• Task to carry out
Please give again, exactly, every line of the material from the one containing "SCALE pin DT: D4 -> A0" to the end, including both of those lines.

• Task material
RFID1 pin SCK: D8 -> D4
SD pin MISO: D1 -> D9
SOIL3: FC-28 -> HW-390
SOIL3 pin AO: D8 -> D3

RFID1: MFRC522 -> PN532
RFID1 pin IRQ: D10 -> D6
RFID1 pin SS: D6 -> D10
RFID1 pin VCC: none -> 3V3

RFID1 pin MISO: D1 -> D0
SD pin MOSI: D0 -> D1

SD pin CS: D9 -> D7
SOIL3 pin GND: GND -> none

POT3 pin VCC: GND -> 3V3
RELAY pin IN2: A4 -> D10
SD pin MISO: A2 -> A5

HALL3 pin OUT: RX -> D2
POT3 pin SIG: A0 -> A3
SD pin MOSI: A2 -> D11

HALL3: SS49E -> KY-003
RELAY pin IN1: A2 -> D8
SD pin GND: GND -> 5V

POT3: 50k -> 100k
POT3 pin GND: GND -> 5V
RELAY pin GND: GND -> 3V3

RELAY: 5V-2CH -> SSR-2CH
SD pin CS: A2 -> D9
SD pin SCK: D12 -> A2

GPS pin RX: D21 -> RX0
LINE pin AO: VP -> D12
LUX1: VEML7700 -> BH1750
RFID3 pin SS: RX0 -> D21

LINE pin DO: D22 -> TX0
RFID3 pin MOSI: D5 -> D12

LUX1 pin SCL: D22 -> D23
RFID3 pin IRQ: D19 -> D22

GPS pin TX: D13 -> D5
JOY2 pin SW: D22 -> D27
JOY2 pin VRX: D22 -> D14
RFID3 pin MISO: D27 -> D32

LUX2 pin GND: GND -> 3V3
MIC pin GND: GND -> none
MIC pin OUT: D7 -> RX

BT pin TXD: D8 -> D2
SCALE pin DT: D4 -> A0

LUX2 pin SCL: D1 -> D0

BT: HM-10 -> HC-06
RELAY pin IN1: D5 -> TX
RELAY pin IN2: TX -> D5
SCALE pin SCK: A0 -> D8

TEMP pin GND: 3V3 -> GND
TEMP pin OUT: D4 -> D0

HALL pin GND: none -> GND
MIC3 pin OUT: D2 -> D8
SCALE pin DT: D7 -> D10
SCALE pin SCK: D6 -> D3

• Answer box
SCALE pin DT: D4 -> A0

LUX2 pin SCL: D1 -> D0

BT: HM-10 -> HC-06
RELAY pin IN1: D5 -> TX
RELAY pin IN2: TX -> D5
SCALE pin SCK: A0 -> D8

TEMP pin GND: 3V3 -> GND
TEMP pin OUT: D4 -> D0

HALL pin GND: none -> GND
MIC3 pin OUT: D2 -> D8
SCALE pin DT: D7 -> D10
SCALE pin SCK: D6 -> D3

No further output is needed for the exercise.